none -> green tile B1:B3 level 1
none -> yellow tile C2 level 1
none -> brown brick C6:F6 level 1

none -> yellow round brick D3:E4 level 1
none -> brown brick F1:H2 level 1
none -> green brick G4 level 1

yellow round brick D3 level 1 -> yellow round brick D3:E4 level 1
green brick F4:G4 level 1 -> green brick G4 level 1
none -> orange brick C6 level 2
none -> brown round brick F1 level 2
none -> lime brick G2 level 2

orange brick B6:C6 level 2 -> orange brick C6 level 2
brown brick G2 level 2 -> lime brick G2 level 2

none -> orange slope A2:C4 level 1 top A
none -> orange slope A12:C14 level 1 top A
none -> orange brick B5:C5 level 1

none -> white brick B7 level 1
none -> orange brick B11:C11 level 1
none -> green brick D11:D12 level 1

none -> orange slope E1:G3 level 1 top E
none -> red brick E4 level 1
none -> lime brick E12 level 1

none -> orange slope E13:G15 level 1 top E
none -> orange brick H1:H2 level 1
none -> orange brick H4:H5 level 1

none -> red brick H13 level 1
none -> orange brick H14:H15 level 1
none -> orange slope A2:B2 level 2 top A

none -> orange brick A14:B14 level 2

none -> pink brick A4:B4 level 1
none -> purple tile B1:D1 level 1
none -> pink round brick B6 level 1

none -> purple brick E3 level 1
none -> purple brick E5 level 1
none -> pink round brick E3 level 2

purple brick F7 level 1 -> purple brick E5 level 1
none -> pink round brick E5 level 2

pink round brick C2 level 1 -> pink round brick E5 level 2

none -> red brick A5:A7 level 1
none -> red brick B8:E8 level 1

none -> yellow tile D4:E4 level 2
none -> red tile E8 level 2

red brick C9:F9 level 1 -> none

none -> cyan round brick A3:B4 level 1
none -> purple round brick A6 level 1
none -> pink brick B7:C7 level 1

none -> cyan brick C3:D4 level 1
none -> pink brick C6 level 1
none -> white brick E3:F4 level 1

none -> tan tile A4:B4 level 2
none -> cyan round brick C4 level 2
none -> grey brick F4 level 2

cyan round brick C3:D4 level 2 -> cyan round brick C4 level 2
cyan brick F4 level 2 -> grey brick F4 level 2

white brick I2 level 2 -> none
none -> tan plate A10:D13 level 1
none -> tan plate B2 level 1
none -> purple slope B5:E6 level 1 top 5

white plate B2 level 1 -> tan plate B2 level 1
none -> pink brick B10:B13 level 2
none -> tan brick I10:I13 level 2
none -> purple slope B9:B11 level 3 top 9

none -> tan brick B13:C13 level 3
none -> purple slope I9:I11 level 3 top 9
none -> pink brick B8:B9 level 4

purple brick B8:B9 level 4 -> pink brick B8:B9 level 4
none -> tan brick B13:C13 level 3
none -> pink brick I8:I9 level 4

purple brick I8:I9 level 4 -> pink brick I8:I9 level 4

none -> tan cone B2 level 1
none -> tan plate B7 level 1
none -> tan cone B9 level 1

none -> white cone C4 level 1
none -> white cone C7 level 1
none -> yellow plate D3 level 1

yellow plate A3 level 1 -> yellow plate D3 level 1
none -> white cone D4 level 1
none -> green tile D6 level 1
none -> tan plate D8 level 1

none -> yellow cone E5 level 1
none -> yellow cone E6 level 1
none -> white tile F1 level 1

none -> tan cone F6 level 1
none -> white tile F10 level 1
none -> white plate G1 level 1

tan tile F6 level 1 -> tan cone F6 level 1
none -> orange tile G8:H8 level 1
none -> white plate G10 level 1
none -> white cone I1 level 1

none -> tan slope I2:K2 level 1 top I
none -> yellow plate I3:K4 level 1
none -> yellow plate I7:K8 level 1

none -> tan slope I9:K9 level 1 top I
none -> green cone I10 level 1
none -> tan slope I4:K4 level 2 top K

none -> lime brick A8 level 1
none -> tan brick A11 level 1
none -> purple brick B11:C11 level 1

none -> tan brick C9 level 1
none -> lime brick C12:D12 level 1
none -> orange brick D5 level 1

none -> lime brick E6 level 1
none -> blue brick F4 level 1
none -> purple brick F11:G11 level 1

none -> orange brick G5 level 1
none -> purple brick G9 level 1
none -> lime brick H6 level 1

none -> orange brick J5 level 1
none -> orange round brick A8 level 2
------------
▶ _Your goal_:
Provide an exact transcription of every entry above.

▶ _Exercise solution_:
none -> green tile B1:B3 level 1
none -> yellow tile C2 level 1
none -> brown brick C6:F6 level 1

none -> yellow round brick D3:E4 level 1
none -> brown brick F1:H2 level 1
none -> green brick G4 level 1

yellow round brick D3 level 1 -> yellow round brick D3:E4 level 1
green brick F4:G4 level 1 -> green brick G4 level 1
none -> orange brick C6 level 2
none -> brown round brick F1 level 2
none -> lime brick G2 level 2

orange brick B6:C6 level 2 -> orange brick C6 level 2
brown brick G2 level 2 -> lime brick G2 level 2

none -> orange slope A2:C4 level 1 top A
none -> orange slope A12:C14 level 1 top A
none -> orange brick B5:C5 level 1

none -> white brick B7 level 1
none -> orange brick B11:C11 level 1
none -> green brick D11:D12 level 1

none -> orange slope E1:G3 level 1 top E
none -> red brick E4 level 1
none -> lime brick E12 level 1

none -> orange slope E13:G15 level 1 top E
none -> orange brick H1:H2 level 1
none -> orange brick H4:H5 level 1

none -> red brick H13 level 1
none -> orange brick H14:H15 level 1
none -> orange slope A2:B2 level 2 top A

none -> orange brick A14:B14 level 2

none -> pink brick A4:B4 level 1
none -> purple tile B1:D1 level 1
none -> pink round brick B6 level 1

none -> purple brick E3 level 1
none -> purple brick E5 level 1
none -> pink round brick E3 level 2

purple brick F7 level 1 -> purple brick E5 level 1
none -> pink round brick E5 level 2

pink round brick C2 level 1 -> pink round brick E5 level 2

none -> red brick A5:A7 level 1
none -> red brick B8:E8 level 1

none -> yellow tile D4:E4 level 2
none -> red tile E8 level 2

red brick C9:F9 level 1 -> none

none -> cyan round brick A3:B4 level 1
none -> purple round brick A6 level 1
none -> pink brick B7:C7 level 1

none -> cyan brick C3:D4 level 1
none -> pink brick C6 level 1
none -> white brick E3:F4 level 1

none -> tan tile A4:B4 level 2
none -> cyan round brick C4 level 2
none -> grey brick F4 level 2

cyan round brick C3:D4 level 2 -> cyan round brick C4 level 2
cyan brick F4 level 2 -> grey brick F4 level 2

white brick I2 level 2 -> none
none -> tan plate A10:D13 level 1
none -> tan plate B2 level 1
none -> purple slope B5:E6 level 1 top 5

white plate B2 level 1 -> tan plate B2 level 1
none -> pink brick B10:B13 level 2
none -> tan brick I10:I13 level 2
none -> purple slope B9:B11 level 3 top 9

none -> tan brick B13:C13 level 3
none -> purple slope I9:I11 level 3 top 9
none -> pink brick B8:B9 level 4

purple brick B8:B9 level 4 -> pink brick B8:B9 level 4
none -> tan brick B13:C13 level 3
none -> pink brick I8:I9 level 4

purple brick I8:I9 level 4 -> pink brick I8:I9 level 4

none -> tan cone B2 level 1
none -> tan plate B7 level 1
none -> tan cone B9 level 1

none -> white cone C4 level 1
none -> white cone C7 level 1
none -> yellow plate D3 level 1

yellow plate A3 level 1 -> yellow plate D3 level 1
none -> white cone D4 level 1
none -> green tile D6 level 1
none -> tan plate D8 level 1

none -> yellow cone E5 level 1
none -> yellow cone E6 level 1
none -> white tile F1 level 1

none -> tan cone F6 level 1
none -> white tile F10 level 1
none -> white plate G1 level 1

tan tile F6 level 1 -> tan cone F6 level 1
none -> orange tile G8:H8 level 1
none -> white plate G10 level 1
none -> white cone I1 level 1

none -> tan slope I2:K2 level 1 top I
none -> yellow plate I3:K4 level 1
none -> yellow plate I7:K8 level 1

none -> tan slope I9:K9 level 1 top I
none -> green cone I10 level 1
none -> tan slope I4:K4 level 2 top K

none -> lime brick A8 level 1
none -> tan brick A11 level 1
none -> purple brick B11:C11 level 1

none -> tan brick C9 level 1
none -> lime brick C12:D12 level 1
none -> orange brick D5 level 1

none -> lime brick E6 level 1
none -> blue brick F4 level 1
none -> purple brick F11:G11 level 1

none -> orange brick G5 level 1
none -> purple brick G9 level 1
none -> lime brick H6 level 1

none -> orange brick J5 level 1
none -> orange round brick A8 level 2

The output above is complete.